# TASK PROMPT:
Retype exactly the lines from the one with "J3 pin 1: 0V -> VCC" down to the final line of the material below, both included, and nothing more.

# EXTRACTED MATERIAL:
######
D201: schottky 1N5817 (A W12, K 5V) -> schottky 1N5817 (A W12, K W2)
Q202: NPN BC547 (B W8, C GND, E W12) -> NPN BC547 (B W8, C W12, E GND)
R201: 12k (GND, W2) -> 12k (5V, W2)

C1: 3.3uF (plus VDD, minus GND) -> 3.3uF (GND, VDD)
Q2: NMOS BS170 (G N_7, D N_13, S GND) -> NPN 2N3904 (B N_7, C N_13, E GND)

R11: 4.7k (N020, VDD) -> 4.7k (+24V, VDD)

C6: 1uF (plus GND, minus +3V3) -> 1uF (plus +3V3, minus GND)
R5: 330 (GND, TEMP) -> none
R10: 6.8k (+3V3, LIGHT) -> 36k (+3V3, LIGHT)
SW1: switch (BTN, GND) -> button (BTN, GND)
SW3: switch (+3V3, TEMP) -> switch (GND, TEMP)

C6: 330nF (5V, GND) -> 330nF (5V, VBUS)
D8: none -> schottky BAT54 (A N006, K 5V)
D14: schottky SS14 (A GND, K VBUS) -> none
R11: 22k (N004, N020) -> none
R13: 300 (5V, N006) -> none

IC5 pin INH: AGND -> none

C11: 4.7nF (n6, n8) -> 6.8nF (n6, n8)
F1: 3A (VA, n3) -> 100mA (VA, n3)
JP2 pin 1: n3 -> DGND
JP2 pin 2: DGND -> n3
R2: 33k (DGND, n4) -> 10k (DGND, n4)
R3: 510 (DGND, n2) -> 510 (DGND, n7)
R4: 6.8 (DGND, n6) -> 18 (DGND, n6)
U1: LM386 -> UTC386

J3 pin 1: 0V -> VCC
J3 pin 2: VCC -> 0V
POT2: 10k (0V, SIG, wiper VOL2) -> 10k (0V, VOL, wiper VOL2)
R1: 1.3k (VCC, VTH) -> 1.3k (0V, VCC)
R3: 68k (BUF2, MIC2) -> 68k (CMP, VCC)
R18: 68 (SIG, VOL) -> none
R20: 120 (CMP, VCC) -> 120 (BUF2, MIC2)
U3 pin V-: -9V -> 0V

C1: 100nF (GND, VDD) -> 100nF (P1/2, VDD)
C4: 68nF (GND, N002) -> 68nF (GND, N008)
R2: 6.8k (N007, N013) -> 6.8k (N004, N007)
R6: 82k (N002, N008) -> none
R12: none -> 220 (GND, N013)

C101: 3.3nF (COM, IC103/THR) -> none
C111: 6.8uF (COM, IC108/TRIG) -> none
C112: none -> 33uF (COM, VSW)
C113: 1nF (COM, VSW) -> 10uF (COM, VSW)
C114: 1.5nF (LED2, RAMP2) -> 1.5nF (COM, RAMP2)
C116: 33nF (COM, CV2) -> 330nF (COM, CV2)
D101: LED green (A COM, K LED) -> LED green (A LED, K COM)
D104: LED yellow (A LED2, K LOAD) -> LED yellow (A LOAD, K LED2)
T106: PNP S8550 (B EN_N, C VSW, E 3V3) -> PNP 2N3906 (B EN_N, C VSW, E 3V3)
######
# EXPECTED ANSWER:
J3 pin 1: 0V -> VCC
J3 pin 2: VCC -> 0V
POT2: 10k (0V, SIG, wiper VOL2) -> 10k (0V, VOL, wiper VOL2)
R1: 1.3k (VCC, VTH) -> 1.3k (0V, VCC)
R3: 68k (BUF2, MIC2) -> 68k (CMP, VCC)
R18: 68 (SIG, VOL) -> none
R20: 120 (CMP, VCC) -> 120 (BUF2, MIC2)
U3 pin V-: -9V -> 0V

C1: 100nF (GND, VDD) -> 100nF (P1/2, VDD)
C4: 68nF (GND, N002) -> 68nF (GND, N008)
R2: 6.8k (N007, N013) -> 6.8k (N004, N007)
R6: 82k (N002, N008) -> none
R12: none -> 220 (GND, N013)

C101: 3.3nF (COM, IC103/THR) -> none
C111: 6.8uF (COM, IC108/TRIG) -> none
C112: none -> 33uF (COM, VSW)
C113: 1nF (COM, VSW) -> 10uF (COM, VSW)
C114: 1.5nF (LED2, RAMP2) -> 1.5nF (COM, RAMP2)
C116: 33nF (COM, CV2) -> 330nF (COM, CV2)
D101: LED green (A COM, K LED) -> LED green (A LED, K COM)
D104: LED yellow (A LED2, K LOAD) -> LED yellow (A LOAD, K LED2)
T106: PNP S8550 (B EN_N, C VSW, E 3V3) -> PNP 2N3906 (B EN_N, C VSW, E 3V3)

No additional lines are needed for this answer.